===== Input material

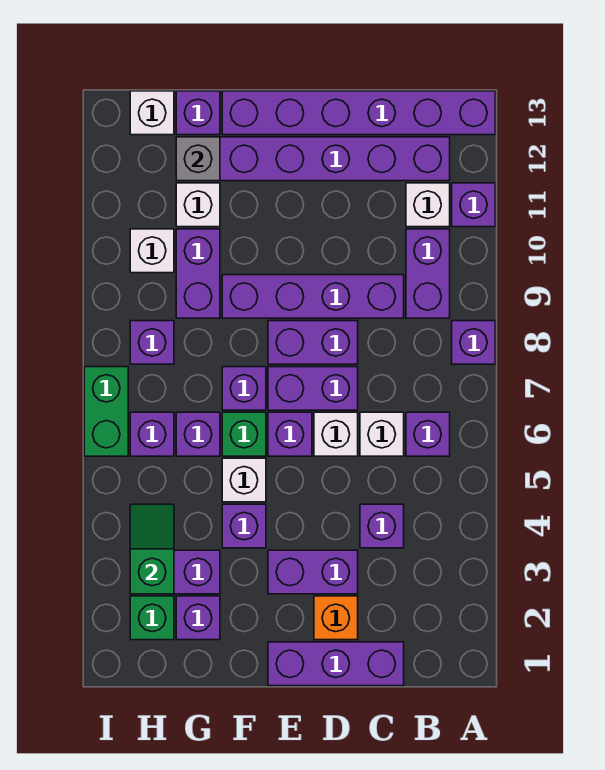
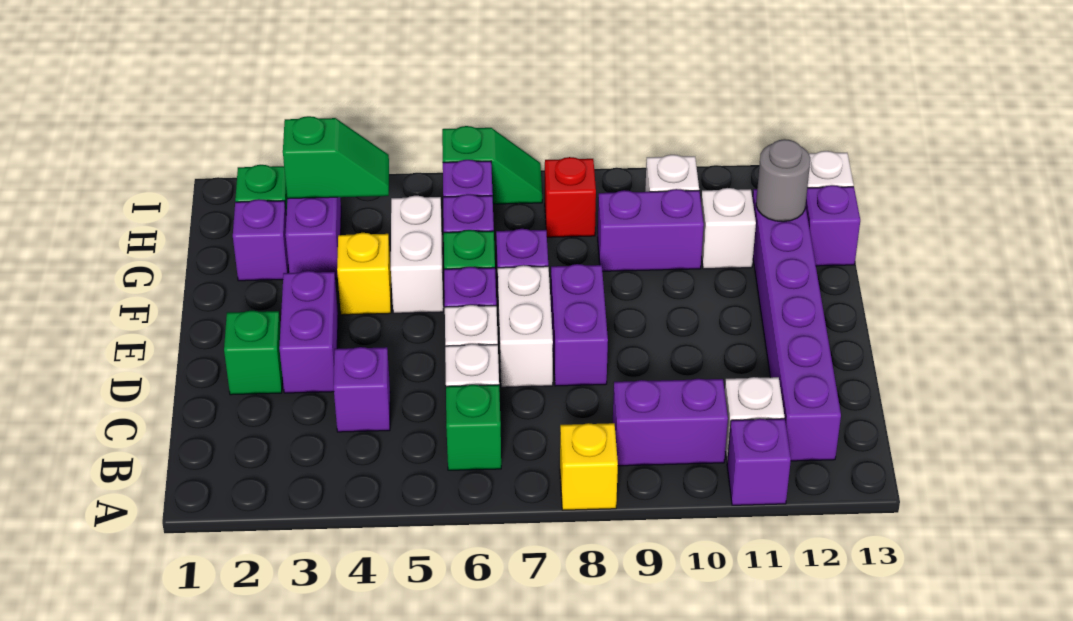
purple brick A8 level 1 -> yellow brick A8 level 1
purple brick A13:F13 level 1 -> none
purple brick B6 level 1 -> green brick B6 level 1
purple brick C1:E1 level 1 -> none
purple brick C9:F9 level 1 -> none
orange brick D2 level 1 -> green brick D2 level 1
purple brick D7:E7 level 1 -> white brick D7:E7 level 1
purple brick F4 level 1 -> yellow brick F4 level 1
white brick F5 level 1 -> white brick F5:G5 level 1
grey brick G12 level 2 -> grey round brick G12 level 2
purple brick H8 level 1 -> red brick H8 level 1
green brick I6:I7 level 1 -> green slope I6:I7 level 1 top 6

==========
===== Input material

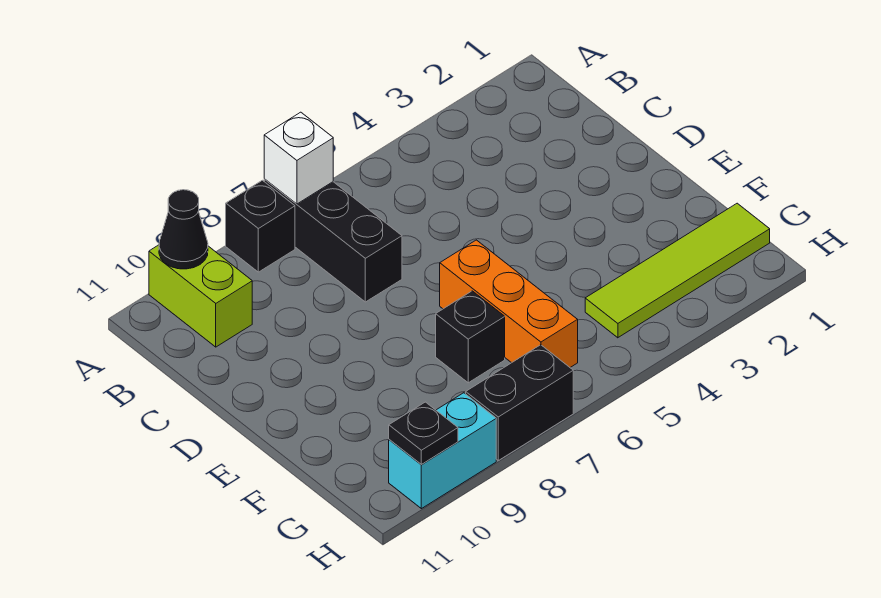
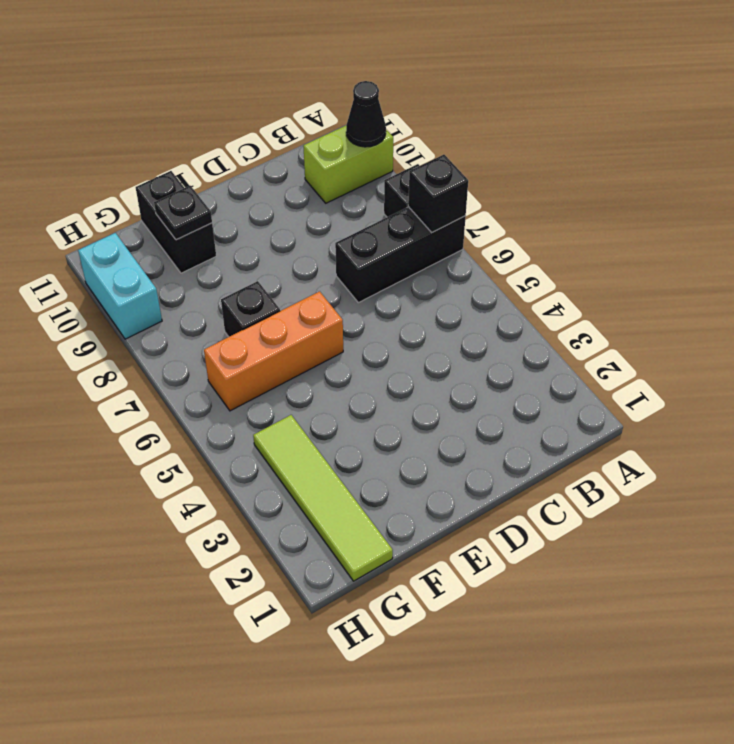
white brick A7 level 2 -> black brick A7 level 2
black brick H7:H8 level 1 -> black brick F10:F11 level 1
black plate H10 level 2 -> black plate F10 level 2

==========

◆ **What needs to be done**
Take from the listing above each line containing "purple".

◆ **Solution to this exercise**
purple brick A8 level 1 -> yellow brick A8 level 1
purple brick A13:F13 level 1 -> none
purple brick B6 level 1 -> green brick B6 level 1
purple brick C1:E1 level 1 -> none
purple brick C9:F9 level 1 -> none
purple brick D7:E7 level 1 -> white brick D7:E7 level 1
purple brick F4 level 1 -> yellow brick F4 level 1
purple brick H8 level 1 -> red brick H8 level 1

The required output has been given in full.